Exercise prompt:
Out of the records below, copy all lines in which the word "building" occurs.

[Recorded data]
══════
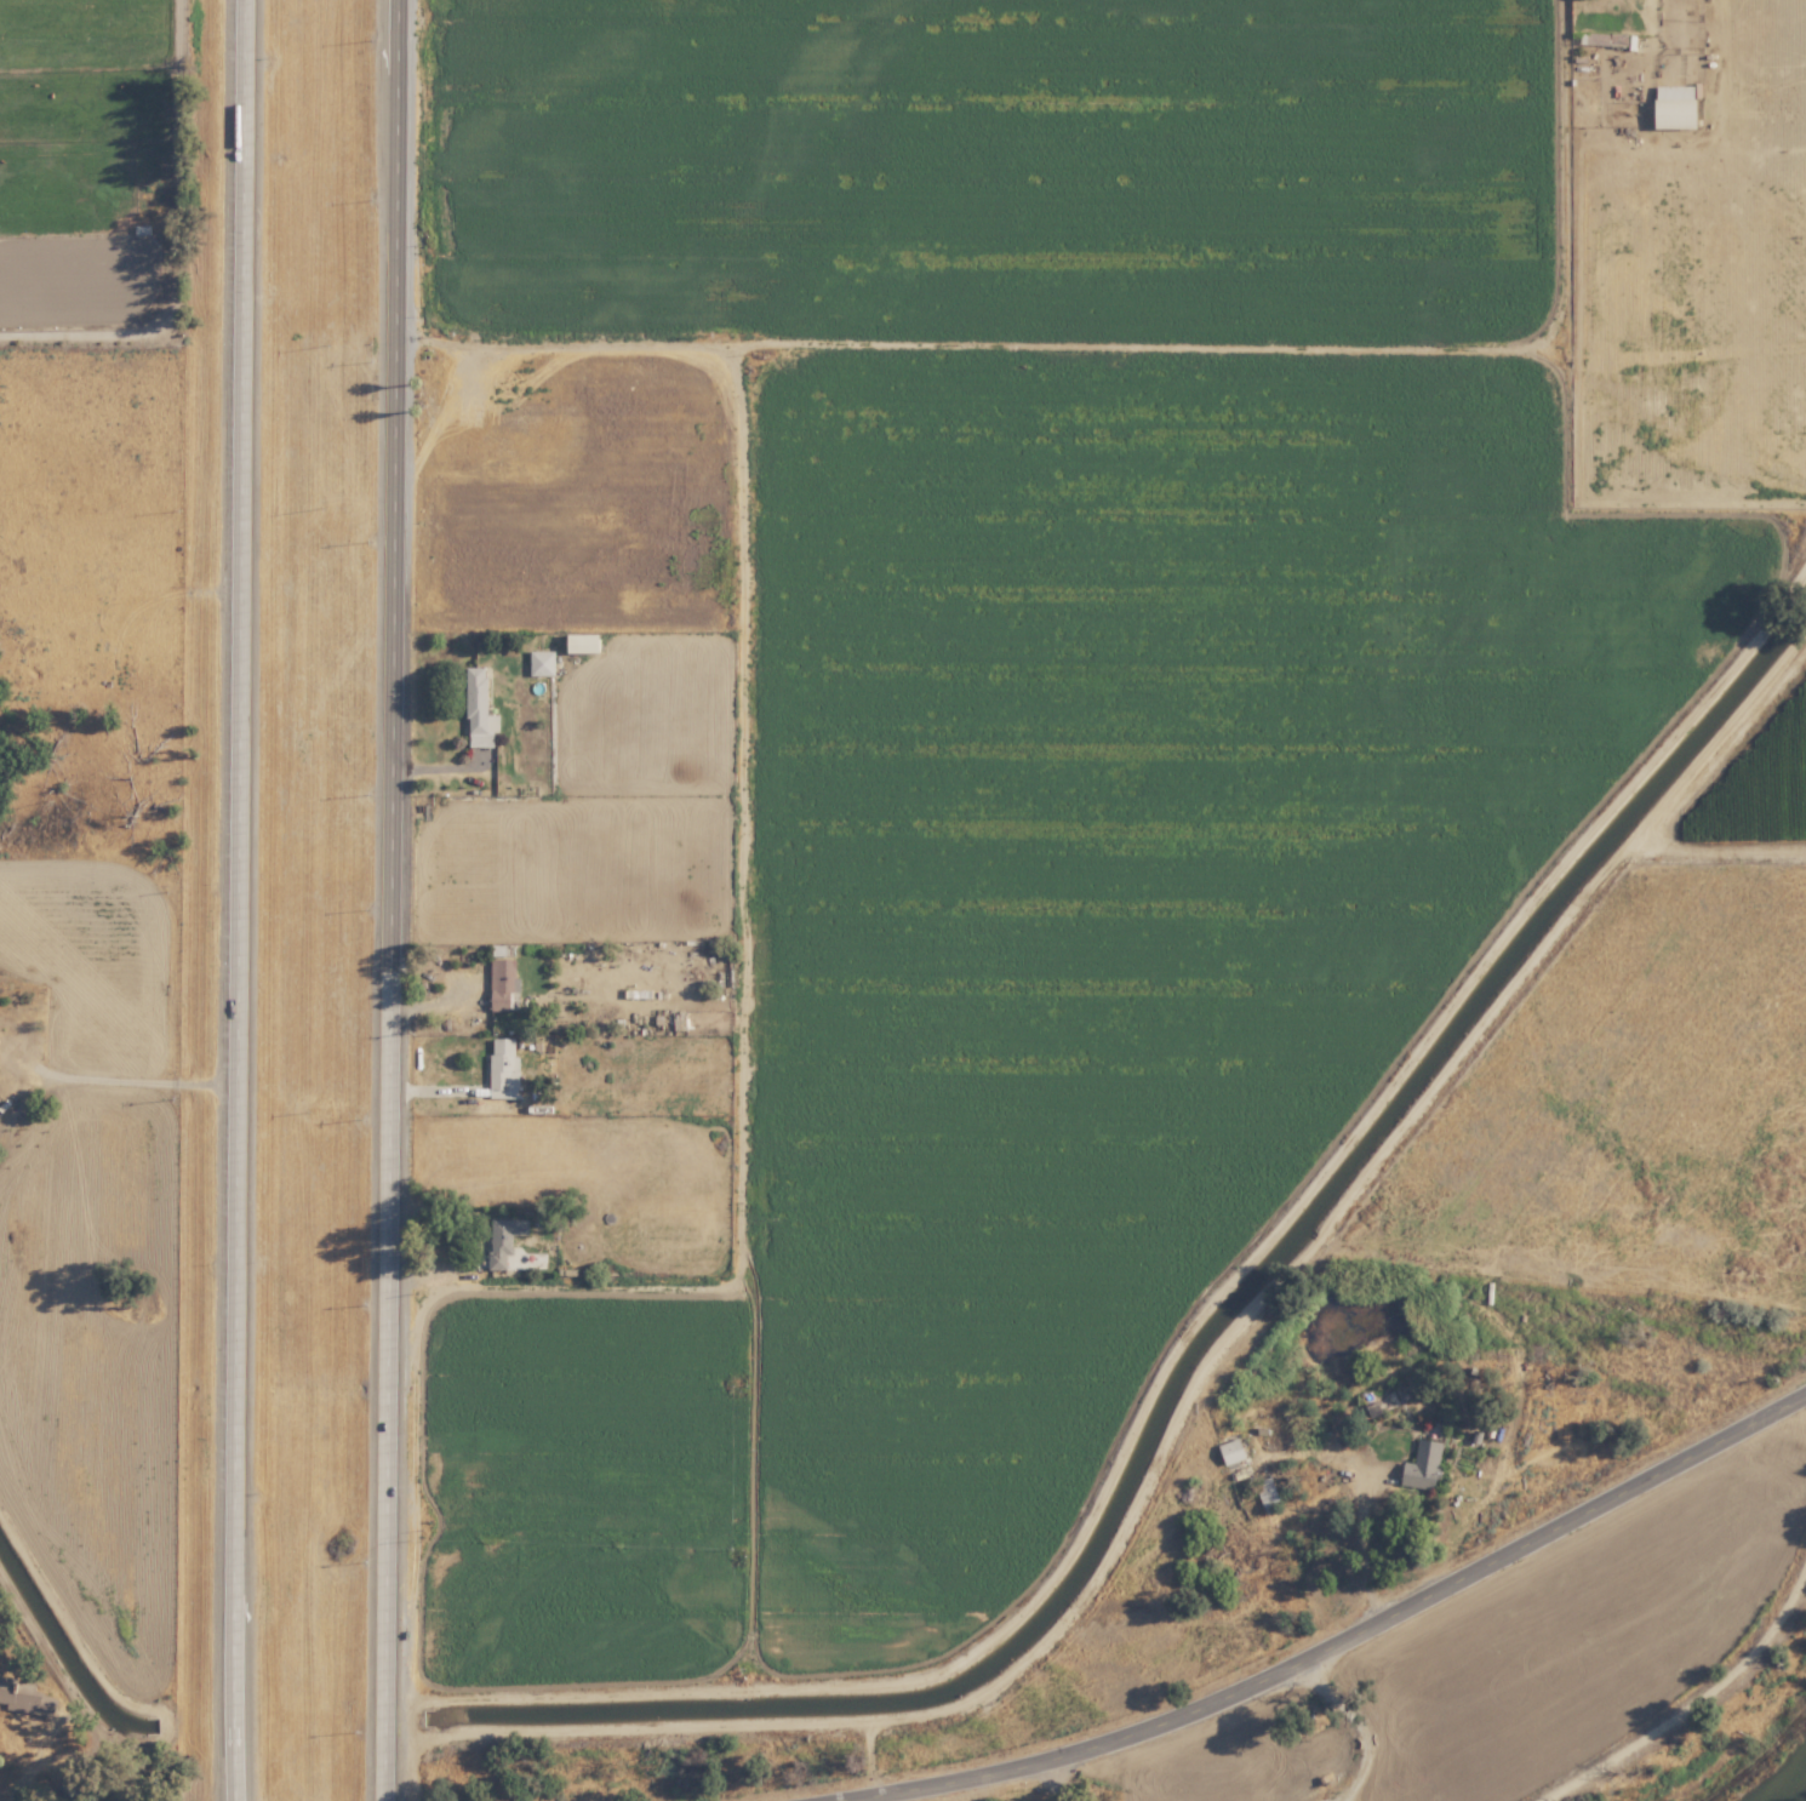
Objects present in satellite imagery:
building: (1677, 107)
crop: (87, 118)
road: (180, 243)
building: (584, 644)
building: (542, 663)
building: (479, 710)
crop: (1117, 771)
road: (238, 900)
road: (390, 900)
building: (503, 982)
building: (503, 1069)
road: (132, 1081)
building: (504, 1239)
building: (1232, 1451)
building: (1424, 1465)
road: (1359, 1547)
road: (1336, 1642)
building: (24, 1697)
road: (1695, 1700)
road: (1360, 1727)
road: (1057, 1778)
river: (1787, 1783)

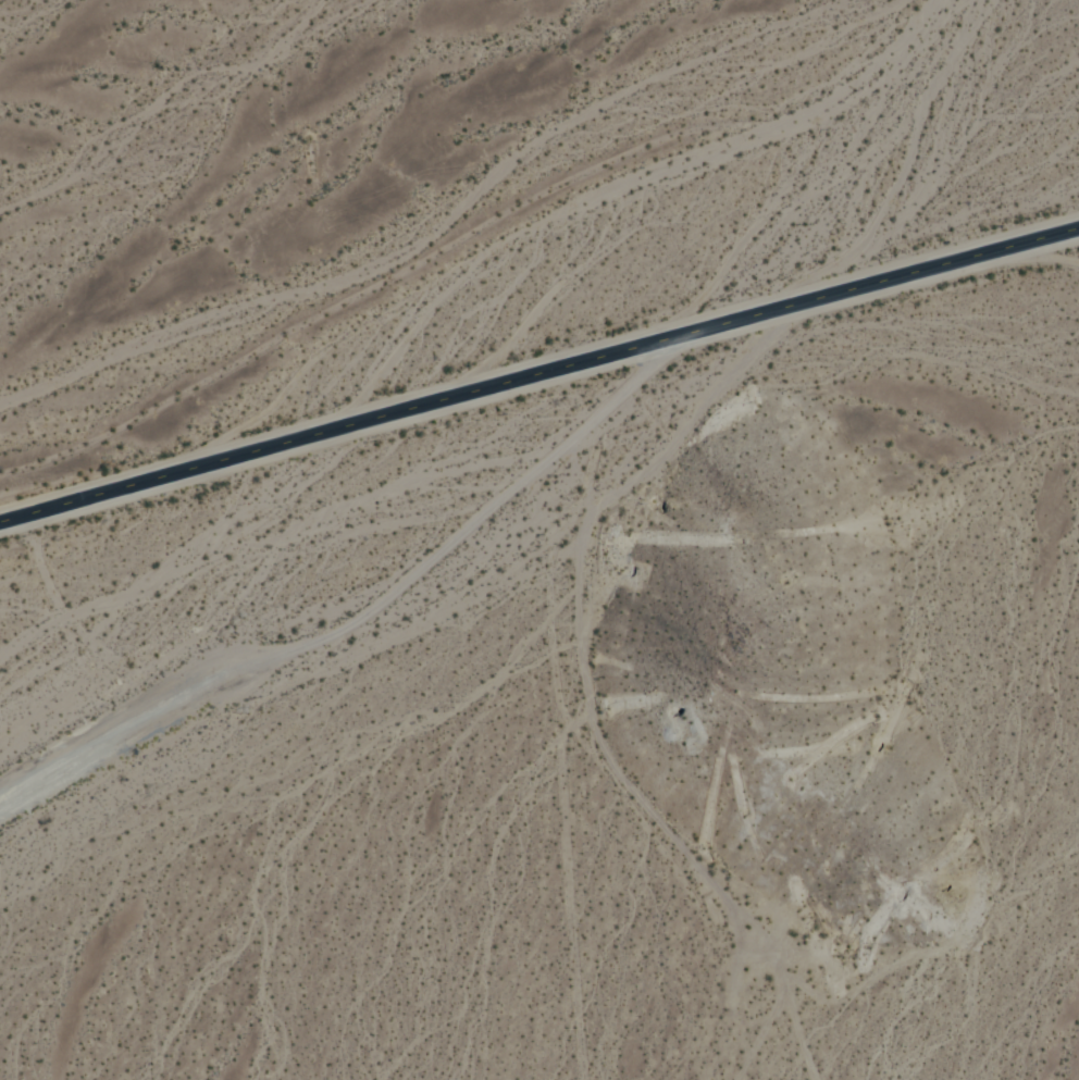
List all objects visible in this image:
road: (539, 371)
road: (487, 521)
road: (596, 683)
quarry: (792, 693)
road: (124, 739)
road: (575, 887)
road: (763, 1030)

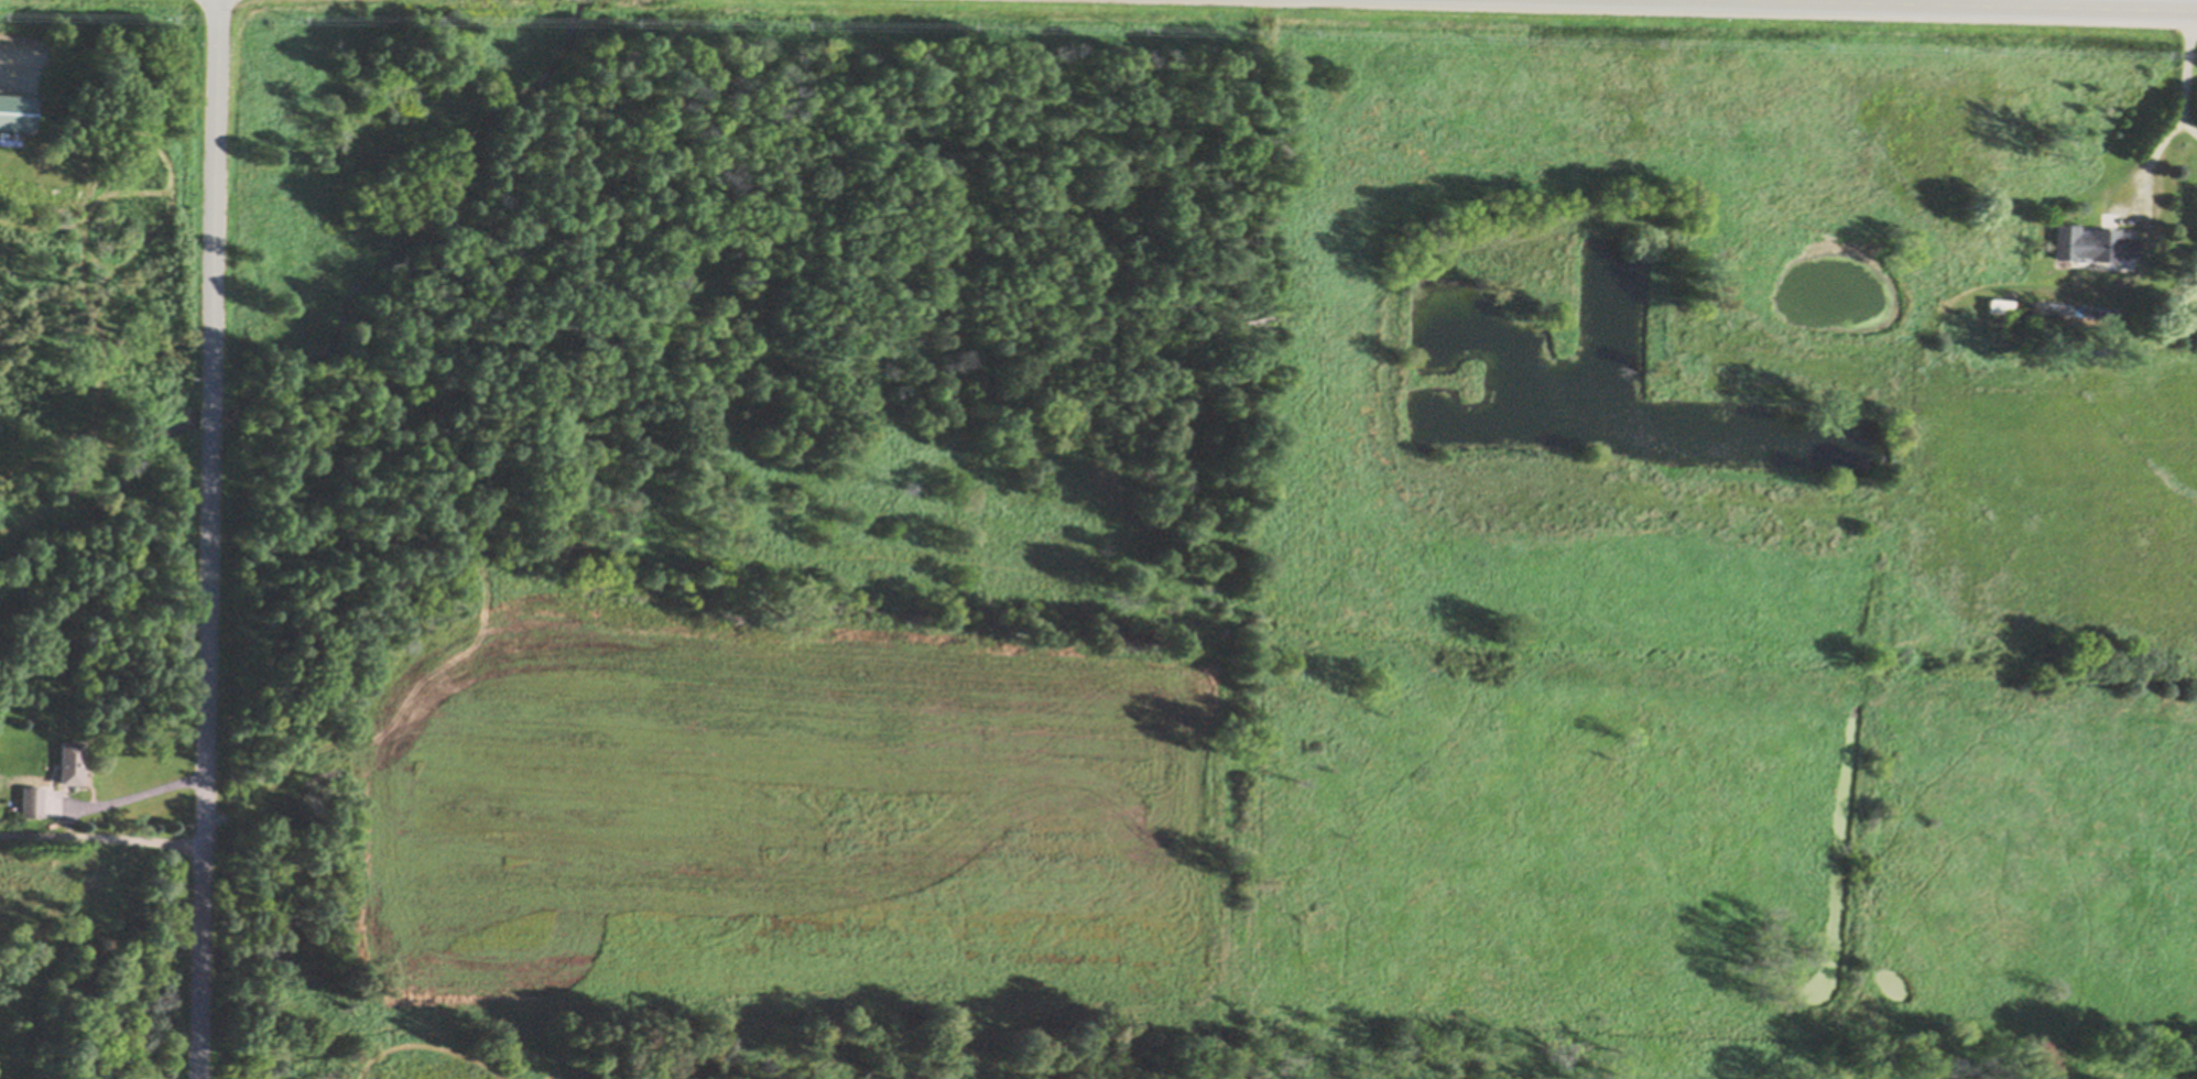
══════
Solved exercise:
building: (1677, 107)
building: (584, 644)
building: (542, 663)
building: (479, 710)
building: (503, 982)
building: (503, 1069)
building: (504, 1239)
building: (1232, 1451)
building: (1424, 1465)
building: (24, 1697)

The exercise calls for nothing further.